[Object matching data]
—————

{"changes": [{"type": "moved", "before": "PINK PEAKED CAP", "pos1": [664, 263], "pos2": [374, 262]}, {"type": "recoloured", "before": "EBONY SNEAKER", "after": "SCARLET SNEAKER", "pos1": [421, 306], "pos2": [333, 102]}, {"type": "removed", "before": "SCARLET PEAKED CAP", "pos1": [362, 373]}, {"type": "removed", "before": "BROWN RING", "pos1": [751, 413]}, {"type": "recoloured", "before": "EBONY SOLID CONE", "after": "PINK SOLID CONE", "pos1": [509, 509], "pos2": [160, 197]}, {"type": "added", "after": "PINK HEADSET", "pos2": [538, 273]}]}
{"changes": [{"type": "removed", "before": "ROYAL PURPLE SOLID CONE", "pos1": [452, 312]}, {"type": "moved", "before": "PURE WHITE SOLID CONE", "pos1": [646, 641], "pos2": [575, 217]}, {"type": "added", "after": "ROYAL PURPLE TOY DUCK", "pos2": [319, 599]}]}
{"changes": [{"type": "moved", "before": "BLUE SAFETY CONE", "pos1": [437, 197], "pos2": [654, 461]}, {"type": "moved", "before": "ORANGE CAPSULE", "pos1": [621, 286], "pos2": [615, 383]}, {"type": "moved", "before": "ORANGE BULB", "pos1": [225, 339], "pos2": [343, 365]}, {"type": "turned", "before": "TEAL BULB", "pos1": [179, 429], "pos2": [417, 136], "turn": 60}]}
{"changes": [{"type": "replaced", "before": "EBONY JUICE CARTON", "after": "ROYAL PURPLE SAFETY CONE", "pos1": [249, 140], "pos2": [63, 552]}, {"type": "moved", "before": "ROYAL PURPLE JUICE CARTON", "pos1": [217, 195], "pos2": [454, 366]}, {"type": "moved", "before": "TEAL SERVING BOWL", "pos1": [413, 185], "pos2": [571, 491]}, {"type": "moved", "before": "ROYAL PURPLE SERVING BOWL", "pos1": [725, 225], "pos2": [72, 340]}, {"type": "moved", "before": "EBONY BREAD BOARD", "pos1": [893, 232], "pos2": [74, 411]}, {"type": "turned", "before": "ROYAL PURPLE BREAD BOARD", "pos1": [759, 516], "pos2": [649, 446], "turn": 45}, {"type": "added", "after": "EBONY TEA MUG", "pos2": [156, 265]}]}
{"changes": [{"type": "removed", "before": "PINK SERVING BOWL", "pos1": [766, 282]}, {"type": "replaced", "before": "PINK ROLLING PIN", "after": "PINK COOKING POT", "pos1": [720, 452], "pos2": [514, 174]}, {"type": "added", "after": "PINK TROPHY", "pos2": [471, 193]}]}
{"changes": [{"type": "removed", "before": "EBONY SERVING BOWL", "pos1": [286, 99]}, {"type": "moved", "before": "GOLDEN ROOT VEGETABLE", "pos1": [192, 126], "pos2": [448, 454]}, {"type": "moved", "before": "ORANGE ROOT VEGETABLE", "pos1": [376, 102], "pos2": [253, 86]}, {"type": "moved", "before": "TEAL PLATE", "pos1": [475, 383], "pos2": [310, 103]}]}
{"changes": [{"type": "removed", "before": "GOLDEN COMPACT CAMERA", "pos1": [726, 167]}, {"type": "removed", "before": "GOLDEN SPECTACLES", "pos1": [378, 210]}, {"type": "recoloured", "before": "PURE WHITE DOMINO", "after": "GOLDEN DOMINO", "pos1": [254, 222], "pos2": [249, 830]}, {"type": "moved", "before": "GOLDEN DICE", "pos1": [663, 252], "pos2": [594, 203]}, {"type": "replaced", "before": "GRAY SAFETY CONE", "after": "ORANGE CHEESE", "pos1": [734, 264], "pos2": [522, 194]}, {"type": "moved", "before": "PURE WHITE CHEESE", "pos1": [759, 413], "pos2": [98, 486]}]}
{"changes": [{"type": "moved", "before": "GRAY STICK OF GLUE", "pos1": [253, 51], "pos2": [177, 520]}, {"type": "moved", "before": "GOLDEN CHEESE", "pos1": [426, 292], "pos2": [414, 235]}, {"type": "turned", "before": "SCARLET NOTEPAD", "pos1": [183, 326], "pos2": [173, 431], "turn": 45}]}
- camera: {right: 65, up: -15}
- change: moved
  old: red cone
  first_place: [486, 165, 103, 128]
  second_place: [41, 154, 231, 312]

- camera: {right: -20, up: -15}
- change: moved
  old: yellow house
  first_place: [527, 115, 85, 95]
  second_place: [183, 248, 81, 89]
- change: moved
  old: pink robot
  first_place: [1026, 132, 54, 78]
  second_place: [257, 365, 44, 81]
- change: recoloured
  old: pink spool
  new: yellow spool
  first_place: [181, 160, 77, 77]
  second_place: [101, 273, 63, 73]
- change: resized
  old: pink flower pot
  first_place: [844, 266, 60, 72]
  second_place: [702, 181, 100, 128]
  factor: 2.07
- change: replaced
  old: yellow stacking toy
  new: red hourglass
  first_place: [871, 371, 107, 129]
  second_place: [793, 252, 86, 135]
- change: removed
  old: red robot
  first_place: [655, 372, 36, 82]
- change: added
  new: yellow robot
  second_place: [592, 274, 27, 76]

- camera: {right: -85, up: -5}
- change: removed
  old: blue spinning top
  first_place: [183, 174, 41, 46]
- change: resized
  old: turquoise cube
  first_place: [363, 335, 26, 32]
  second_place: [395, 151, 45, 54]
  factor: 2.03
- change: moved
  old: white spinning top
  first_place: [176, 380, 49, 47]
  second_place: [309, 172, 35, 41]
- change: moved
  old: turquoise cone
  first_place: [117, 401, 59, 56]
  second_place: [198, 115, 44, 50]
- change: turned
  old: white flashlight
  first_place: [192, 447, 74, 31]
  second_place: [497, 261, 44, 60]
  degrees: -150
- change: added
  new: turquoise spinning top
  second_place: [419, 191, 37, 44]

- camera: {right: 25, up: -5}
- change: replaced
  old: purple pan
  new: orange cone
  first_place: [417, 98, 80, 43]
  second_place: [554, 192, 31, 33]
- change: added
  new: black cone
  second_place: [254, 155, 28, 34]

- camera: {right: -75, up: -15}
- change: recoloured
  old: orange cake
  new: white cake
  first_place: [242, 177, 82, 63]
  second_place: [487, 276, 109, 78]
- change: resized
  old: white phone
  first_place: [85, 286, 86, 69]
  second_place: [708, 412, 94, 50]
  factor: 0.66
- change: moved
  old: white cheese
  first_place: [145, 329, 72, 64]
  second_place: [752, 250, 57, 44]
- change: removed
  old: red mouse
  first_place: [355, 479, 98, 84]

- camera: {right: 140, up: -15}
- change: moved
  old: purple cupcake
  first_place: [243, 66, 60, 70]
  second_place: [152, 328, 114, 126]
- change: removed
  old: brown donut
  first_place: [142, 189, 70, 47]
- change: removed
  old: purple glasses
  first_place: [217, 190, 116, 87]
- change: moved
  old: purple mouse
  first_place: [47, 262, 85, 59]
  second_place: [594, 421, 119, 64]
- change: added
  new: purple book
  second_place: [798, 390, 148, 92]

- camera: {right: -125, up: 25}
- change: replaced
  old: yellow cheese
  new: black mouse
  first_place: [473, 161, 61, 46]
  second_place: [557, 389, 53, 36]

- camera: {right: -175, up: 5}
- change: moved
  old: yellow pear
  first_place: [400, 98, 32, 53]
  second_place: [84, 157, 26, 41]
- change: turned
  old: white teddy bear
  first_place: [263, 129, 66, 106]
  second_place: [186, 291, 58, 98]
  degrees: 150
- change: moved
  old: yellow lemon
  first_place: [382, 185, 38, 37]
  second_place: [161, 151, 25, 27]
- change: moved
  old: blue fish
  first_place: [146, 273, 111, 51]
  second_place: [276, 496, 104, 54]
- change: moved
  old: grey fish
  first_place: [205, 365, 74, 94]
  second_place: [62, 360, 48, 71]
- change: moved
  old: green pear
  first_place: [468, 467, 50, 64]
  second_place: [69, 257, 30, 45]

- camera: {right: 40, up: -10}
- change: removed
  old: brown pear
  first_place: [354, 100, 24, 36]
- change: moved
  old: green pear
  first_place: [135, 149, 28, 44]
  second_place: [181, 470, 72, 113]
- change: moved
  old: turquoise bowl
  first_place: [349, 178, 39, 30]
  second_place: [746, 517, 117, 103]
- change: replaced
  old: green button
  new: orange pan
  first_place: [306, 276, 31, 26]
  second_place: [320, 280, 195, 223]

—————

Activity — Return, word for word, the lines of the data above from the line with "old: red robot" through the line with "second_place: [198, 115, 44, 50]", inclusive.

Your solution —
  old: red robot
  first_place: [655, 372, 36, 82]
- change: added
  new: yellow robot
  second_place: [592, 274, 27, 76]

- camera: {right: -85, up: -5}
- change: removed
  old: blue spinning top
  first_place: [183, 174, 41, 46]
- change: resized
  old: turquoise cube
  first_place: [363, 335, 26, 32]
  second_place: [395, 151, 45, 54]
  factor: 2.03
- change: moved
  old: white spinning top
  first_place: [176, 380, 49, 47]
  second_place: [309, 172, 35, 41]
- change: moved
  old: turquoise cone
  first_place: [117, 401, 59, 56]
  second_place: [198, 115, 44, 50]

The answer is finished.